Instructions for the task:
Which lines of the data contain the string "glissando"? Copy each of them out.

= = = = =

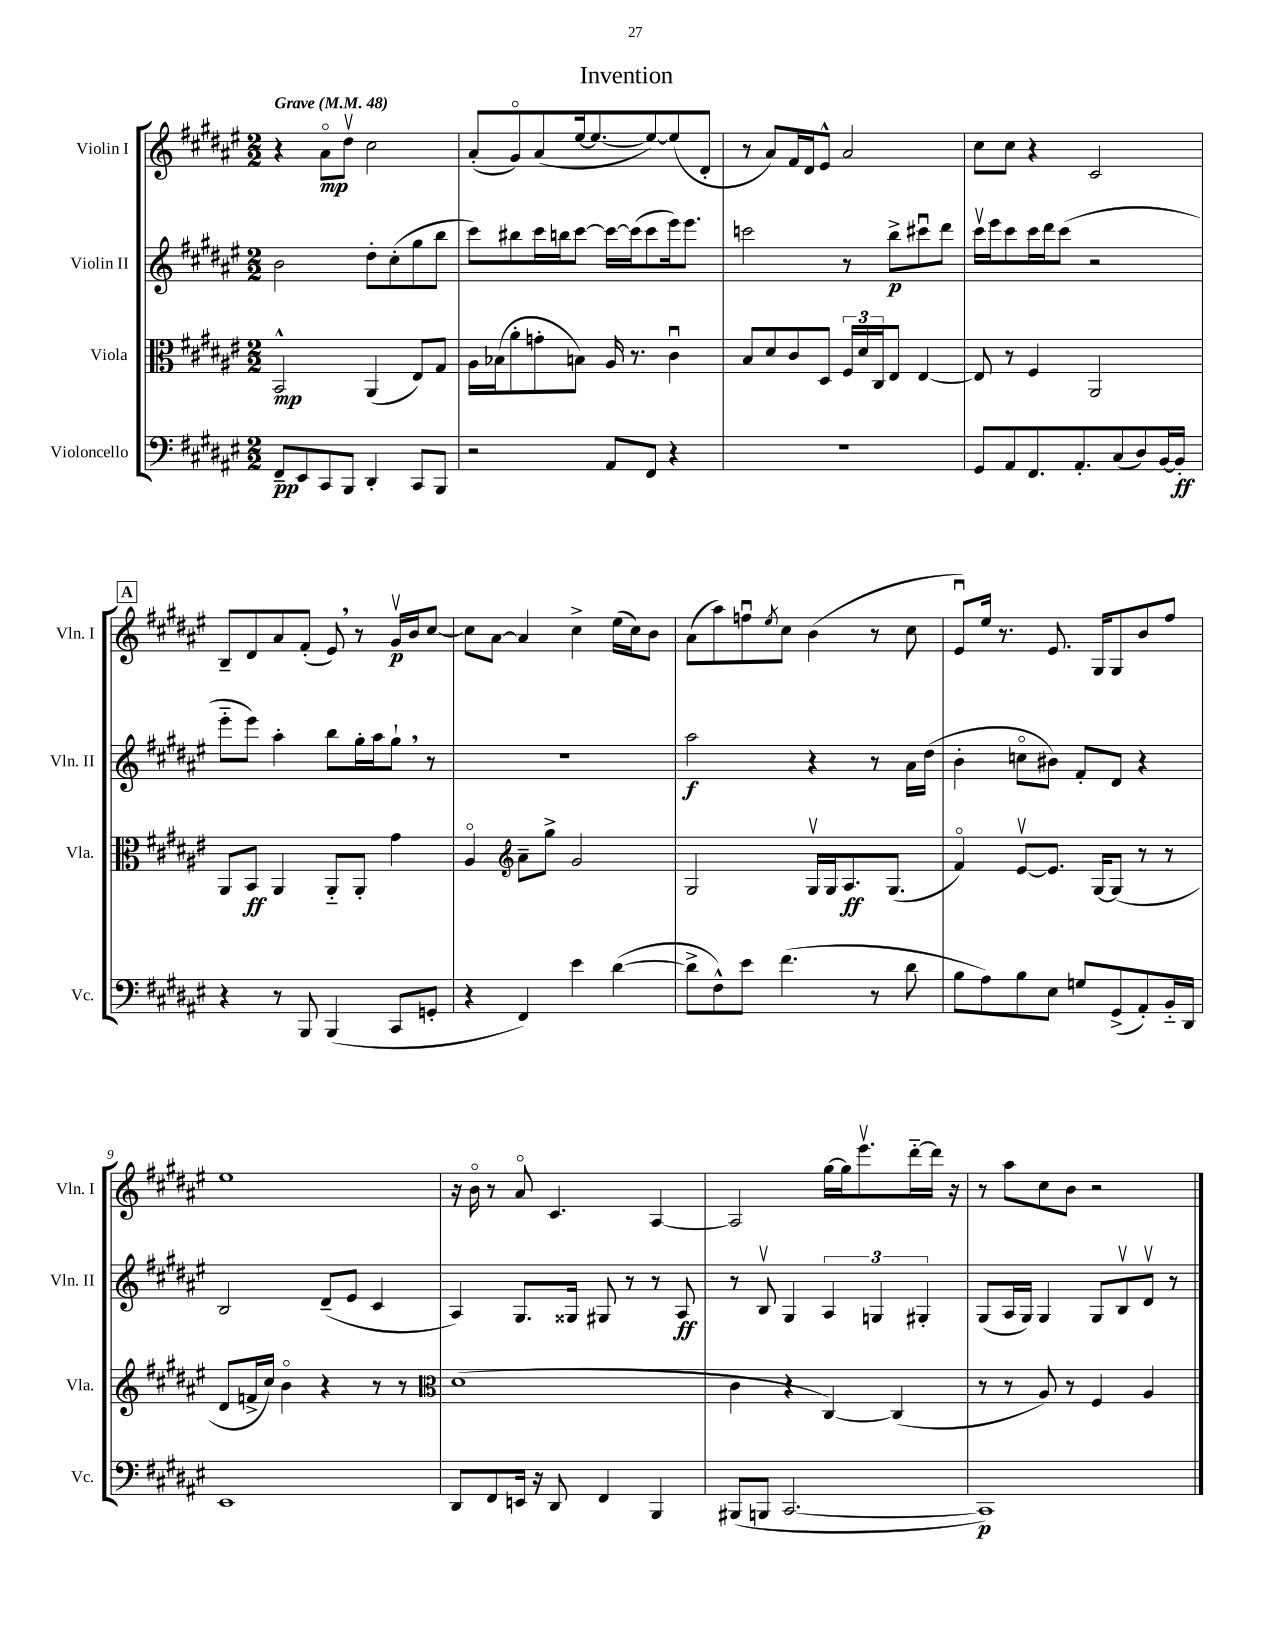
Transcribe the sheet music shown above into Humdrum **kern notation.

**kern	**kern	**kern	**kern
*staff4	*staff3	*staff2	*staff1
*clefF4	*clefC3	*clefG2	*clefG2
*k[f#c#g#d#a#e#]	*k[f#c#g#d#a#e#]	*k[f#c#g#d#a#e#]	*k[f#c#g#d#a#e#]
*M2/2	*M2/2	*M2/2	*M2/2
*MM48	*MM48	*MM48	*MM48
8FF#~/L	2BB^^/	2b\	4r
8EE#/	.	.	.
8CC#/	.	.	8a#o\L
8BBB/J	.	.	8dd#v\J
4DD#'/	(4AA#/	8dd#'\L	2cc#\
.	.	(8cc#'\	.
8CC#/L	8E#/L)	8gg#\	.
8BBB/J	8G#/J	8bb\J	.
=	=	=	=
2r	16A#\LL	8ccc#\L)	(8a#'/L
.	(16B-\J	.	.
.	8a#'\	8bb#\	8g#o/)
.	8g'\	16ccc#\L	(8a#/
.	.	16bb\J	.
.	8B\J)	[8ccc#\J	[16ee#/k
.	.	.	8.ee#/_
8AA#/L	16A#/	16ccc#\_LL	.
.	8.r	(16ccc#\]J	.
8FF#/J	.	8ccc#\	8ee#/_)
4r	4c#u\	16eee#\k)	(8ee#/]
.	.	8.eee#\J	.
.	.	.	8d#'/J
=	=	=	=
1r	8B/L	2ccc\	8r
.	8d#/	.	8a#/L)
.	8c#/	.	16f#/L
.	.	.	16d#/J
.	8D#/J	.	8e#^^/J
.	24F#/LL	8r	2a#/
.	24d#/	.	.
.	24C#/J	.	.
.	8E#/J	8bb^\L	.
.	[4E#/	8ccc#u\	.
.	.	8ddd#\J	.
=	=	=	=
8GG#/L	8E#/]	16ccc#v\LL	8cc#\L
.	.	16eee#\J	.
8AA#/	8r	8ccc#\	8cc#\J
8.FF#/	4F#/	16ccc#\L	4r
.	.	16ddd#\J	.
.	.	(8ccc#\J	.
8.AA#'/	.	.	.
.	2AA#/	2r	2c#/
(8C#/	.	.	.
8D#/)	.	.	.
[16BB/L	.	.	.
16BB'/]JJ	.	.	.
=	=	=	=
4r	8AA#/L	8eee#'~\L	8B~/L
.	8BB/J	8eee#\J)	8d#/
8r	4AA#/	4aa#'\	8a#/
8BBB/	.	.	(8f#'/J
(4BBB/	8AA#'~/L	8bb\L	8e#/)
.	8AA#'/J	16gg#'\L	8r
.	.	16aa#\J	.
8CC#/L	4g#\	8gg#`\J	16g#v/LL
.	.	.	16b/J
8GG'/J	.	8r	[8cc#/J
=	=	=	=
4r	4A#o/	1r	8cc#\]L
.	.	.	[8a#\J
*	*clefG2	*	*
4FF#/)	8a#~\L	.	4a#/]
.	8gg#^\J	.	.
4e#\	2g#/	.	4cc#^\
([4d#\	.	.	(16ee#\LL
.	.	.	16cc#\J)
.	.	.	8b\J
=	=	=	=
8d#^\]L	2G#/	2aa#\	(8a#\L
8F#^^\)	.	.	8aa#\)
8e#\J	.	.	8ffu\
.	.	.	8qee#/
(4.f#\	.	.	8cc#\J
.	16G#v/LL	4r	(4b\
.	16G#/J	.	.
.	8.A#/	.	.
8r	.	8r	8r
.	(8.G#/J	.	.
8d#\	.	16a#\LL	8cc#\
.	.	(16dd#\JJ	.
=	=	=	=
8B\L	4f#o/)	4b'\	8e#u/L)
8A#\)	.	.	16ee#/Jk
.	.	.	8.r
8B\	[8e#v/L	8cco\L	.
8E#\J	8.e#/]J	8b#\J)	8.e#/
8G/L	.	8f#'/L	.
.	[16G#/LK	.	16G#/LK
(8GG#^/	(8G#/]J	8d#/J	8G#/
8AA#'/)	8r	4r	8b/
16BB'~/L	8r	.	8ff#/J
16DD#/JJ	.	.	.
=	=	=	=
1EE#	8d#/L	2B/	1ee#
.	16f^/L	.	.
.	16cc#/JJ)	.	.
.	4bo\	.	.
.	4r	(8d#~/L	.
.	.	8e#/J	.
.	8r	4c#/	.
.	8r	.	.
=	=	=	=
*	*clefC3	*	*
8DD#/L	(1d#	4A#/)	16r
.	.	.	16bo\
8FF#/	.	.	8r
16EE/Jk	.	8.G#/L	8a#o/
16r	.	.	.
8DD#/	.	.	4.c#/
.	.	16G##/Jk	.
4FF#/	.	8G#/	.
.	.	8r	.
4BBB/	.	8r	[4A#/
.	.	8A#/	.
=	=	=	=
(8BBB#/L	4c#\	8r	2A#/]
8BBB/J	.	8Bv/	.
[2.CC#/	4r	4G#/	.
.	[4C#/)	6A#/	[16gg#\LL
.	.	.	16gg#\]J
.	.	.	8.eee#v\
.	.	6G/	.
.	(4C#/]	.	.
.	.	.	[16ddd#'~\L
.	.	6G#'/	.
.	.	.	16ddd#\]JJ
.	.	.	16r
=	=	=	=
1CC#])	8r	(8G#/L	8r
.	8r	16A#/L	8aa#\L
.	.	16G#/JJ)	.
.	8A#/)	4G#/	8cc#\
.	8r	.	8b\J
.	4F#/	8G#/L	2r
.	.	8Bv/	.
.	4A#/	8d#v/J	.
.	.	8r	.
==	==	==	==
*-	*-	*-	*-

= = = = =

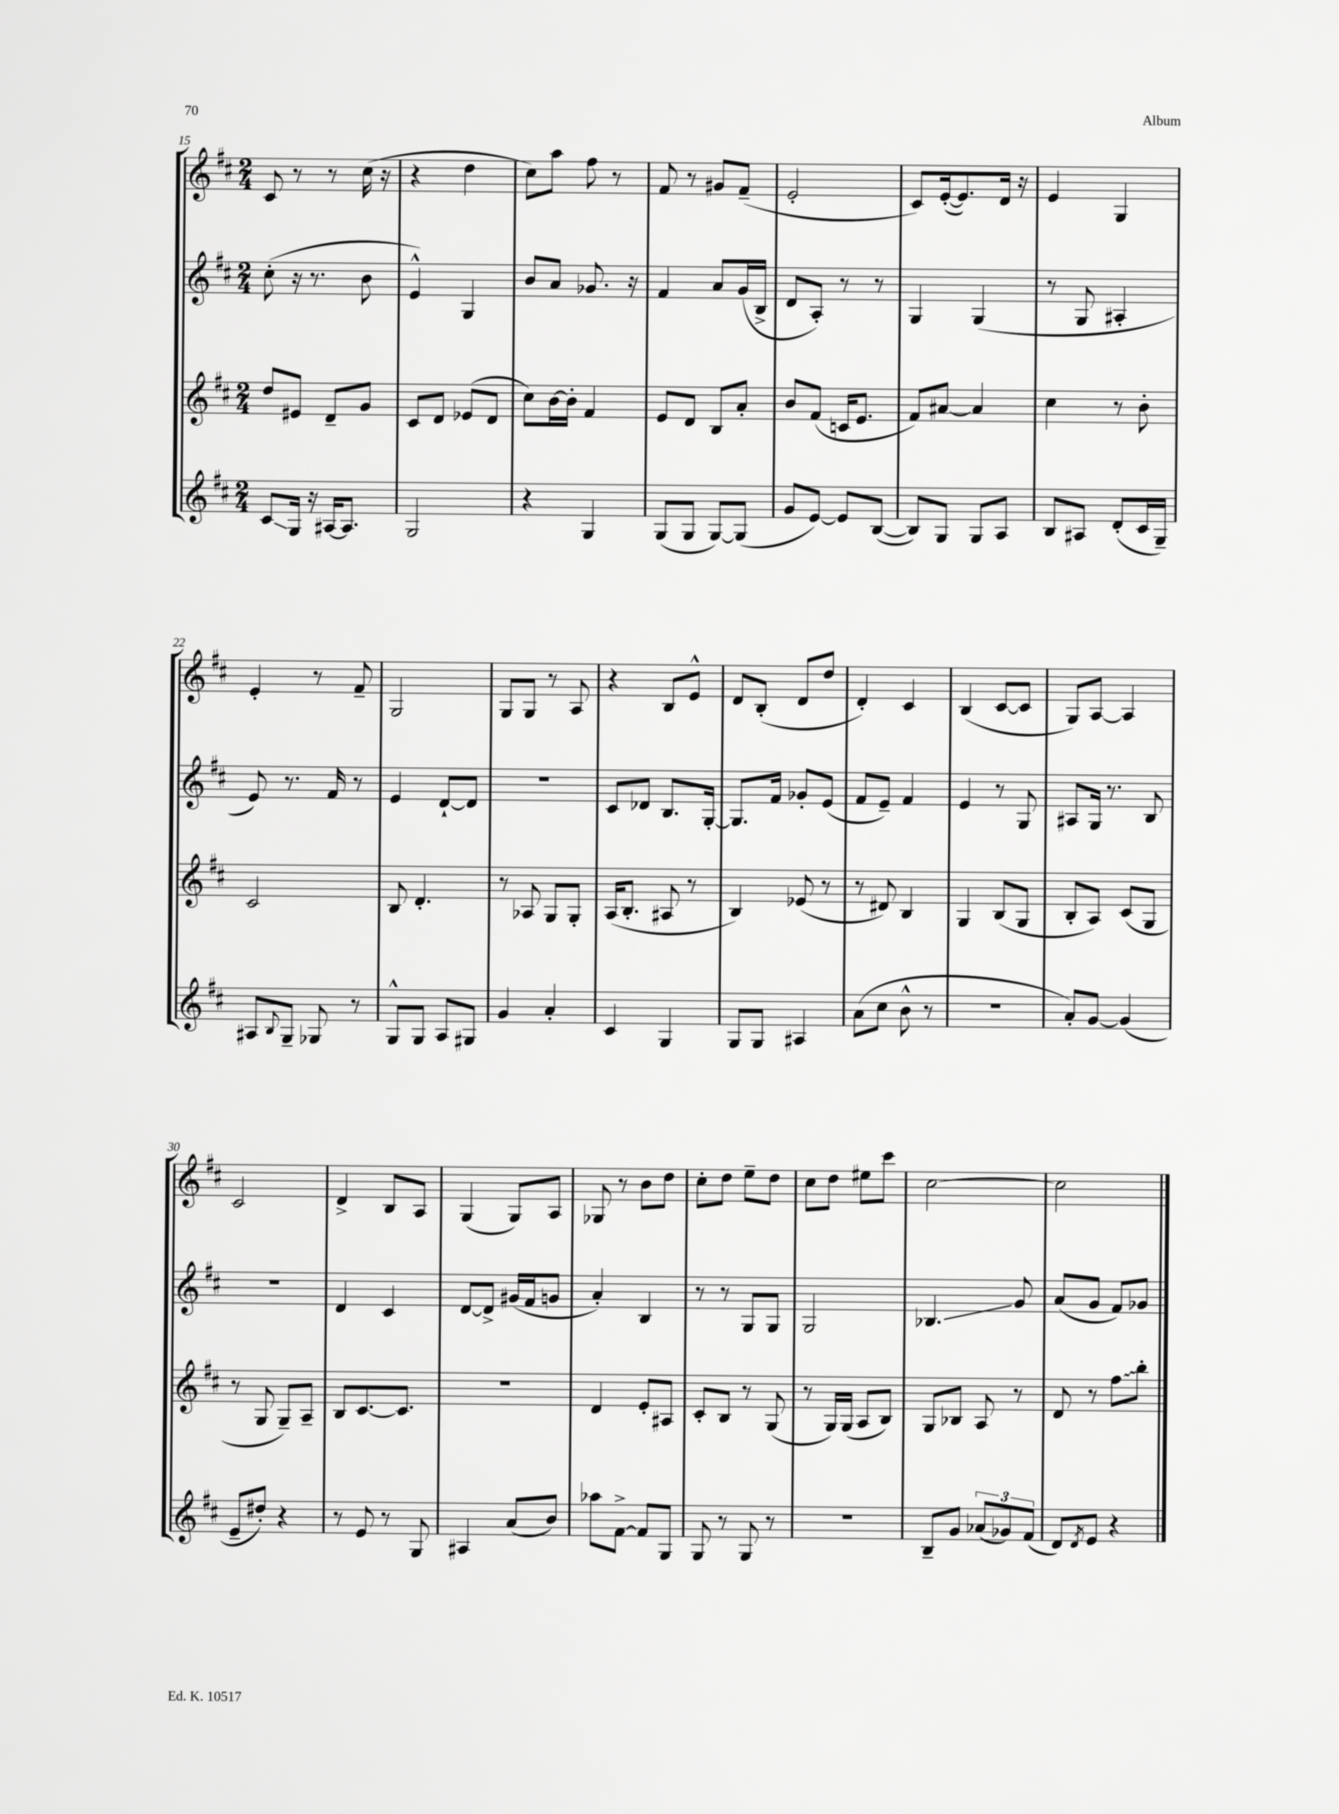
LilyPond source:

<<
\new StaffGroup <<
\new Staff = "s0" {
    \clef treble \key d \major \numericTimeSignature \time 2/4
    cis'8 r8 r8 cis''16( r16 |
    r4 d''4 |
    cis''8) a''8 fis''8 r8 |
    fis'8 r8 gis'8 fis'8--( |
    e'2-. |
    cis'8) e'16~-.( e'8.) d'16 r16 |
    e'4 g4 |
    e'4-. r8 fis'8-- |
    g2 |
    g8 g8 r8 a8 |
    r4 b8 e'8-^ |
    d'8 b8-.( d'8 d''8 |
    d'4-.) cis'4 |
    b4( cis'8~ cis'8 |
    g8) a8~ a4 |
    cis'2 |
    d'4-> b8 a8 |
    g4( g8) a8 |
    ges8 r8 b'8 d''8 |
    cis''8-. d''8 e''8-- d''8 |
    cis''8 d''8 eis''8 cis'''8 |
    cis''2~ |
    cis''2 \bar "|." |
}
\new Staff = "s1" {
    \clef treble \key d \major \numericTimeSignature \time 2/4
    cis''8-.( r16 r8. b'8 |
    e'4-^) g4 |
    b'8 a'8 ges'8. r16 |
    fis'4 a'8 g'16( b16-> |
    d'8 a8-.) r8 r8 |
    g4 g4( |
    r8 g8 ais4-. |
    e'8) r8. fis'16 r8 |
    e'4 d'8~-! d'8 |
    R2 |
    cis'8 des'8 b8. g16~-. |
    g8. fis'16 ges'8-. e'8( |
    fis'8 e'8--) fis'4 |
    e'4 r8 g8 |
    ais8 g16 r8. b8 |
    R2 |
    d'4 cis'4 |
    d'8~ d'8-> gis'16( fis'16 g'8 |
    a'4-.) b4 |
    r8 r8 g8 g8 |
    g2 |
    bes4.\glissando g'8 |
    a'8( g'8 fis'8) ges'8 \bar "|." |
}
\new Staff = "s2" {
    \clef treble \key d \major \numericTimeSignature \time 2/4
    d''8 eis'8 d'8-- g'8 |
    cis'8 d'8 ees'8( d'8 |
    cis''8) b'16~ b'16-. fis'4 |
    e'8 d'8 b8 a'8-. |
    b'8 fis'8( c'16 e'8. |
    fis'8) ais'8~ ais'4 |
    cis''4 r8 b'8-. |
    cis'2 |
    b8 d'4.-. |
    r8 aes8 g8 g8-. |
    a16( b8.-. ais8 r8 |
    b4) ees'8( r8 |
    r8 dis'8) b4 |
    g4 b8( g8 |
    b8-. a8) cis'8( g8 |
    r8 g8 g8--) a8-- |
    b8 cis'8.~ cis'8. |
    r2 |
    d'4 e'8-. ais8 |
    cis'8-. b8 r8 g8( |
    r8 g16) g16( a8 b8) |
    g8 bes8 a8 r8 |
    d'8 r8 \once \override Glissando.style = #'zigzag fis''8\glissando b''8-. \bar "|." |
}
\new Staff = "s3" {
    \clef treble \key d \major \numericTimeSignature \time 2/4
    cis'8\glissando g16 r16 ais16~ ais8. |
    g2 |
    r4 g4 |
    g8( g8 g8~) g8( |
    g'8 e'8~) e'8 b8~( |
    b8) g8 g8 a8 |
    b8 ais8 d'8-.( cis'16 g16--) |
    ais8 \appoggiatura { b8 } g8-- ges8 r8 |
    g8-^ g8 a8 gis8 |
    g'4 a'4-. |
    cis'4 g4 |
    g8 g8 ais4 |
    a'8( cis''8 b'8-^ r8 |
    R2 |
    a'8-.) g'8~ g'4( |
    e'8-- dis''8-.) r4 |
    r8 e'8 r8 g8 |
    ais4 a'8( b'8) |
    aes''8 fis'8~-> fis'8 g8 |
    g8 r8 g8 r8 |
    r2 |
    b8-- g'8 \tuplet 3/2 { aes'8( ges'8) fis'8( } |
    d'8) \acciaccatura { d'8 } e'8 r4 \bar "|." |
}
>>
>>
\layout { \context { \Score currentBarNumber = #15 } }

= = = = =

The solution:
    bes4.\glissando g'8 |
    d'8 r8 \once \override Glissando.style = #'zigzag fis''8\glissando b''8-. \bar "|." |
    cis'8\glissando g16 r16 ais16~ ais8. |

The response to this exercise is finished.